» **YOUR OBJECTIVE**:
Among the lines below, restate word for word only those from the line with "purple star: (511, 428)" through the line with "gray pentagon: (393, 630)", with both end lines kept.
(Beginning of ENTRIES SHOWN)
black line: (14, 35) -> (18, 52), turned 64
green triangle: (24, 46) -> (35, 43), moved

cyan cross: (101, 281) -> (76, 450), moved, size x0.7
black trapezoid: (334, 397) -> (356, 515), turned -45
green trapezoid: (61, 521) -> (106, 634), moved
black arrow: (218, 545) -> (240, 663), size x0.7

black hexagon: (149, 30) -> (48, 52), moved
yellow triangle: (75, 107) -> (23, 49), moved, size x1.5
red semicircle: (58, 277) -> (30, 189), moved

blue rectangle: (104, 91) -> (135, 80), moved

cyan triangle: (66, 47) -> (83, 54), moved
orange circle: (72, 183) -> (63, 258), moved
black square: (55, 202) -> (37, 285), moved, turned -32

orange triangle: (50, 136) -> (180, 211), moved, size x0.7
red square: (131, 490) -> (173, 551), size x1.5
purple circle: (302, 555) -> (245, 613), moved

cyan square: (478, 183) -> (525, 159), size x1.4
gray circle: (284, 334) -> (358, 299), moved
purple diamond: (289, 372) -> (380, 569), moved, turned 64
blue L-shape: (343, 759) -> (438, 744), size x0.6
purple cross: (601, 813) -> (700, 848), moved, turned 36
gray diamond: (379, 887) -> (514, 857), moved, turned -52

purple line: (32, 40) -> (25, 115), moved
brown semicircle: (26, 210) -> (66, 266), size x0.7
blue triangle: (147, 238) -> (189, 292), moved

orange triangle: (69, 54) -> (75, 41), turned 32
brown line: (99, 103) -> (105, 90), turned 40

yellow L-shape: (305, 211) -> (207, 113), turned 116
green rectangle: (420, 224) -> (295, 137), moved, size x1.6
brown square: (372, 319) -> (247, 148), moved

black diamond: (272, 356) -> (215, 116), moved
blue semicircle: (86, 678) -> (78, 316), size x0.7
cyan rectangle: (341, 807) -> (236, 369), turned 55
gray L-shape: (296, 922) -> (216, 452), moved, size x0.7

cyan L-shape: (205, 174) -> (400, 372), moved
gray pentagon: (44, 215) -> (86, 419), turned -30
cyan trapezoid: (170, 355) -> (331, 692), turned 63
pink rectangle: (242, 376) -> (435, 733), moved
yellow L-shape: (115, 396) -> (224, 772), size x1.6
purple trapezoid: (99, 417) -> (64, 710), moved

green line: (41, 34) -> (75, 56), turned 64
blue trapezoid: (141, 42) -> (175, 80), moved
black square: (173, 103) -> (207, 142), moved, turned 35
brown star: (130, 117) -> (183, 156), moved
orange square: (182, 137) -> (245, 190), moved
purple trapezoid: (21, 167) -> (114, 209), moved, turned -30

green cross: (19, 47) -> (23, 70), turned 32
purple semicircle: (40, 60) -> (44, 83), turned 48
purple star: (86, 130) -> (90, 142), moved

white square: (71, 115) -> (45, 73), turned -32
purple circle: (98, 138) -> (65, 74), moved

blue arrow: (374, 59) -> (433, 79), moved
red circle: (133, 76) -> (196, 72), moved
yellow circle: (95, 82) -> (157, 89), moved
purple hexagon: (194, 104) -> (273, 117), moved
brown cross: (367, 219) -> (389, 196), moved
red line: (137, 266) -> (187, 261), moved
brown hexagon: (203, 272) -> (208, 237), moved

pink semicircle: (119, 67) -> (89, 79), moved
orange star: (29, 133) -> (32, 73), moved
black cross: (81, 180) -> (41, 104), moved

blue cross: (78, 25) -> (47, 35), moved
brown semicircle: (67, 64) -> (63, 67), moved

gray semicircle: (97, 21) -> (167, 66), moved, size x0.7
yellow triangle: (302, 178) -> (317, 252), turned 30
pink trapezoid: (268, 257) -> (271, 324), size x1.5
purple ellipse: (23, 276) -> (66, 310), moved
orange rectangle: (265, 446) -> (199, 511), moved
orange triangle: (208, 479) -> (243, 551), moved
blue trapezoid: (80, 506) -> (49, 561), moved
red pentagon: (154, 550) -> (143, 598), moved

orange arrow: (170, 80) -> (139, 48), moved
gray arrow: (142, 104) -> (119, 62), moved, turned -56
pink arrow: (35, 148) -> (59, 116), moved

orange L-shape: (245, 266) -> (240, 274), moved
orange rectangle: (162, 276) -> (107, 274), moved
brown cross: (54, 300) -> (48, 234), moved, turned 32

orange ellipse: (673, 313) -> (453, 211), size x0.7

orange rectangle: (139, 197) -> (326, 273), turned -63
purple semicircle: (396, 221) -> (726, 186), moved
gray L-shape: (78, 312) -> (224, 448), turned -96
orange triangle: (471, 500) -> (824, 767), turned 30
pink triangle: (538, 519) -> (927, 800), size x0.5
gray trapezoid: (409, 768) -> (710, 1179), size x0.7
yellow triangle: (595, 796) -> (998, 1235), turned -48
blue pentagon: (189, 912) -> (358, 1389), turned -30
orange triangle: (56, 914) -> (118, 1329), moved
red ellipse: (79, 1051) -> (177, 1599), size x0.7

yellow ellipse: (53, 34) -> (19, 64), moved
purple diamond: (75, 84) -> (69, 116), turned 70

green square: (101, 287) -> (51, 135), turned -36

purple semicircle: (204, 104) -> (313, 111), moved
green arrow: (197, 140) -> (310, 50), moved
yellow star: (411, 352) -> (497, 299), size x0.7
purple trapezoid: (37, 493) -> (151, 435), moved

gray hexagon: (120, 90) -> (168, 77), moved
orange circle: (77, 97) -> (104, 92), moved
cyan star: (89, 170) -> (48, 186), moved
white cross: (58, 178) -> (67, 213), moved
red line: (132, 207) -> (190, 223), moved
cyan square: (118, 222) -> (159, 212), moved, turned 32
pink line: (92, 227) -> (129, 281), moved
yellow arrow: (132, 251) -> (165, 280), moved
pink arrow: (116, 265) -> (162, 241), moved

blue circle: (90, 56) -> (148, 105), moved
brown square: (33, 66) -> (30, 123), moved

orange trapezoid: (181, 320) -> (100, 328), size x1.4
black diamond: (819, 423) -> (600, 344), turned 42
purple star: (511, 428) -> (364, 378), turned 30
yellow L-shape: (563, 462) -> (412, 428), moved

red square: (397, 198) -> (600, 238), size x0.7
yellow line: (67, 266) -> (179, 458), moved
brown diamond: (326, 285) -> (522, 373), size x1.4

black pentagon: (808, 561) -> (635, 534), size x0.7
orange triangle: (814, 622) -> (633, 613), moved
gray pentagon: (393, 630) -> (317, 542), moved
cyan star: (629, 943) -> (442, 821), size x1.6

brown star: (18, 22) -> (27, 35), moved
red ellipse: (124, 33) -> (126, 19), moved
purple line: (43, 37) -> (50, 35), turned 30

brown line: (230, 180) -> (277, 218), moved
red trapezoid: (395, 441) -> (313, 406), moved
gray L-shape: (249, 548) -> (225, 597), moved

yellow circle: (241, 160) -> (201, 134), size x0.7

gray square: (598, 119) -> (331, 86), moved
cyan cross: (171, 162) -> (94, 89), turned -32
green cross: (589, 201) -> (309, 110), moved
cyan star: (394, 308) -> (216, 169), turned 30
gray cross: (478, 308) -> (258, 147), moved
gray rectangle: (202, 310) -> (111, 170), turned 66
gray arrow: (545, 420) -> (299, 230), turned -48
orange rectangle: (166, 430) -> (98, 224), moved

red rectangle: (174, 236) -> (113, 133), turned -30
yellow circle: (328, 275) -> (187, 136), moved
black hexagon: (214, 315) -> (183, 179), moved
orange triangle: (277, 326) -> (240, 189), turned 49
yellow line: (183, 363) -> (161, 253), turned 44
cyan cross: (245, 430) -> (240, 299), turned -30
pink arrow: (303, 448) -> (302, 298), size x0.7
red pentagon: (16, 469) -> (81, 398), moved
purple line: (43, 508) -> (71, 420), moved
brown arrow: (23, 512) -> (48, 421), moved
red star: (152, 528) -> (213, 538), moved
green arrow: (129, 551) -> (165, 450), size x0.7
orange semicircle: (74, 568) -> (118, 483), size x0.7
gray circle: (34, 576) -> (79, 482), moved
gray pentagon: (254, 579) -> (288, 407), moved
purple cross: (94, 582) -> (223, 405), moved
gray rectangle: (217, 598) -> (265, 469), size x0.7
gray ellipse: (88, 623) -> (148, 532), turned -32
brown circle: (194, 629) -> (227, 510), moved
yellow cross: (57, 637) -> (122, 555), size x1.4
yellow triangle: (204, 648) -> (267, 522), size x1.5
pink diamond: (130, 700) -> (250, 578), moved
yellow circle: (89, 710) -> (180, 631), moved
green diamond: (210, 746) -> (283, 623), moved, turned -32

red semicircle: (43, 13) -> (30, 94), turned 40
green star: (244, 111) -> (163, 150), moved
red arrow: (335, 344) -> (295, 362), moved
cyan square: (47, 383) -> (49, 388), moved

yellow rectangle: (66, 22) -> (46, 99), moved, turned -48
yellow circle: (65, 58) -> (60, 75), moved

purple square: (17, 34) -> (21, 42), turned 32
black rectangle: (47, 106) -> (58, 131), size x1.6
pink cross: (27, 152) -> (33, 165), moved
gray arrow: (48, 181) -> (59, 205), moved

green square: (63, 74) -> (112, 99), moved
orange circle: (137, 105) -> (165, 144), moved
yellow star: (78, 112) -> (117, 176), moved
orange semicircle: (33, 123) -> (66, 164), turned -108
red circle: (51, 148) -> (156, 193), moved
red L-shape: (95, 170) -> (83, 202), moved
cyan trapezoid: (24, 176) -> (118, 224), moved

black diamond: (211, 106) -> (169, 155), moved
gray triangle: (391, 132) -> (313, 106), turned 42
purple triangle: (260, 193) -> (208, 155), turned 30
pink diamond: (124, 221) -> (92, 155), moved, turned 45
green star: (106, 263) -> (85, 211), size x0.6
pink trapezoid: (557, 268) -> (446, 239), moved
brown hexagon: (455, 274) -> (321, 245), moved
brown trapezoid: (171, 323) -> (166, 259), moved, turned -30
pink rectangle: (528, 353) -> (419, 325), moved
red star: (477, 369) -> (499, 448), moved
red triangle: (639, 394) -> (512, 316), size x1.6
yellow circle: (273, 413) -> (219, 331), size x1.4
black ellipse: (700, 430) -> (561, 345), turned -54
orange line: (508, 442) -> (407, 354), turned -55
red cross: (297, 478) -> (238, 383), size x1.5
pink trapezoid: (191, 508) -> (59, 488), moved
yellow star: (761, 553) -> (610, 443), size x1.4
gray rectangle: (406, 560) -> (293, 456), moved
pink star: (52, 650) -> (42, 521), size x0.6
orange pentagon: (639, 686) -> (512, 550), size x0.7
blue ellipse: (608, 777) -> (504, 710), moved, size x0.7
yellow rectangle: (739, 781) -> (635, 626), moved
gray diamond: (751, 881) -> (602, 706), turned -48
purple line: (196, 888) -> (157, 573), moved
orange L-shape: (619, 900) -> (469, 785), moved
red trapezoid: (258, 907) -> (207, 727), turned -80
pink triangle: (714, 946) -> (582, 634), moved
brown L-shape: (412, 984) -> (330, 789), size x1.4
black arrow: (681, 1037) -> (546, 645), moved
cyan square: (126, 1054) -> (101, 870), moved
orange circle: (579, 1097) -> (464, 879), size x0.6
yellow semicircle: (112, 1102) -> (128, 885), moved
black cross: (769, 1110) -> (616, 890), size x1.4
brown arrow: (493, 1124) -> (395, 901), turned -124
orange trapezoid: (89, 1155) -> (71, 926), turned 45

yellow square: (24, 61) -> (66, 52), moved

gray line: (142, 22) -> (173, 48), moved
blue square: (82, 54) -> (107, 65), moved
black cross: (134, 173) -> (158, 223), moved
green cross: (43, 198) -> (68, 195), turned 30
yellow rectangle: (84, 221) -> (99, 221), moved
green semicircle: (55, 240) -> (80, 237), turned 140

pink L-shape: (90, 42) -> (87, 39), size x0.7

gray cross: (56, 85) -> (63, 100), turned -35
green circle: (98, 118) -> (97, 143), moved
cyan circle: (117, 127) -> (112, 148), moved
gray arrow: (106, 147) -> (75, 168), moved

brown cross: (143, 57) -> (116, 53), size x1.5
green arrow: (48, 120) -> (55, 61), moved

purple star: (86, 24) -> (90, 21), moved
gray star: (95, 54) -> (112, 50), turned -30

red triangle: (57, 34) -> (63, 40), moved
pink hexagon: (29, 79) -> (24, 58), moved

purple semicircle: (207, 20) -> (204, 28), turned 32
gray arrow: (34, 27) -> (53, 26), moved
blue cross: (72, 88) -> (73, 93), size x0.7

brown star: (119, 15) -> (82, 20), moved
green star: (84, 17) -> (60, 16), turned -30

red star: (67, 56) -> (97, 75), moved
(End of ENTRIES SHOWN)
» **RESPONSE AREA**:
purple star: (511, 428) -> (364, 378), turned 30
yellow L-shape: (563, 462) -> (412, 428), moved

red square: (397, 198) -> (600, 238), size x0.7
yellow line: (67, 266) -> (179, 458), moved
brown diamond: (326, 285) -> (522, 373), size x1.4

black pentagon: (808, 561) -> (635, 534), size x0.7
orange triangle: (814, 622) -> (633, 613), moved
gray pentagon: (393, 630) -> (317, 542), moved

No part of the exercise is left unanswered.